> _EXERCISE PROMPT_: Beginning with the line that holds "blue pentagon: moved 7 px right", copy each line through the end of the material below, exactly and with no pictures.

> _EXTRACTED INFORMATION_:
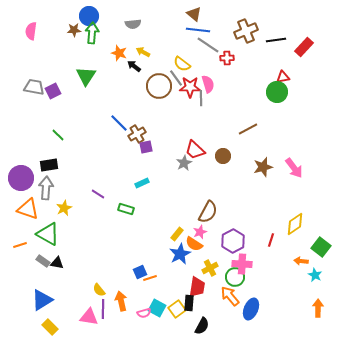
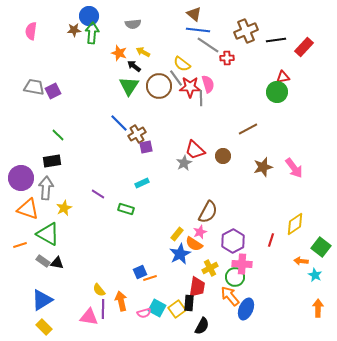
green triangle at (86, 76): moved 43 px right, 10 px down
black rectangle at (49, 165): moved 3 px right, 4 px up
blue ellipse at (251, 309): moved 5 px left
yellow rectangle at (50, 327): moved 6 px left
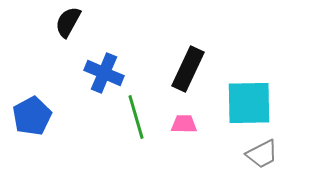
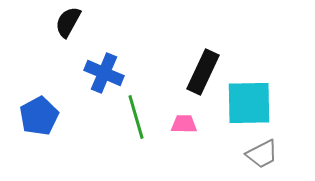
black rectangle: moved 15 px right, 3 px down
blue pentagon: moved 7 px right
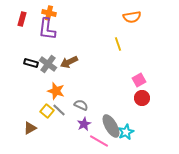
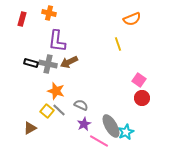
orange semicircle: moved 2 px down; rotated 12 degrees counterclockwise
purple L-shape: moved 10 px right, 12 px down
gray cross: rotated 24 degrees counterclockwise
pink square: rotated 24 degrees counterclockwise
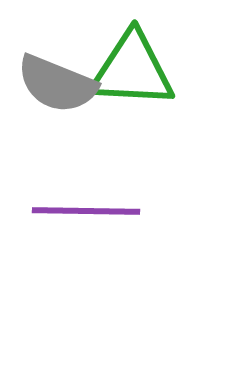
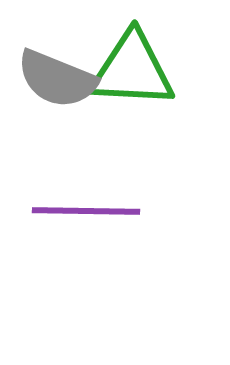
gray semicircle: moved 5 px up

> _TASK ANSWER_:
blue pentagon: moved 7 px right
orange semicircle: moved 2 px down; rotated 12 degrees counterclockwise
purple L-shape: moved 10 px right, 12 px down
gray cross: rotated 24 degrees counterclockwise
pink square: rotated 24 degrees counterclockwise
gray semicircle: moved 5 px up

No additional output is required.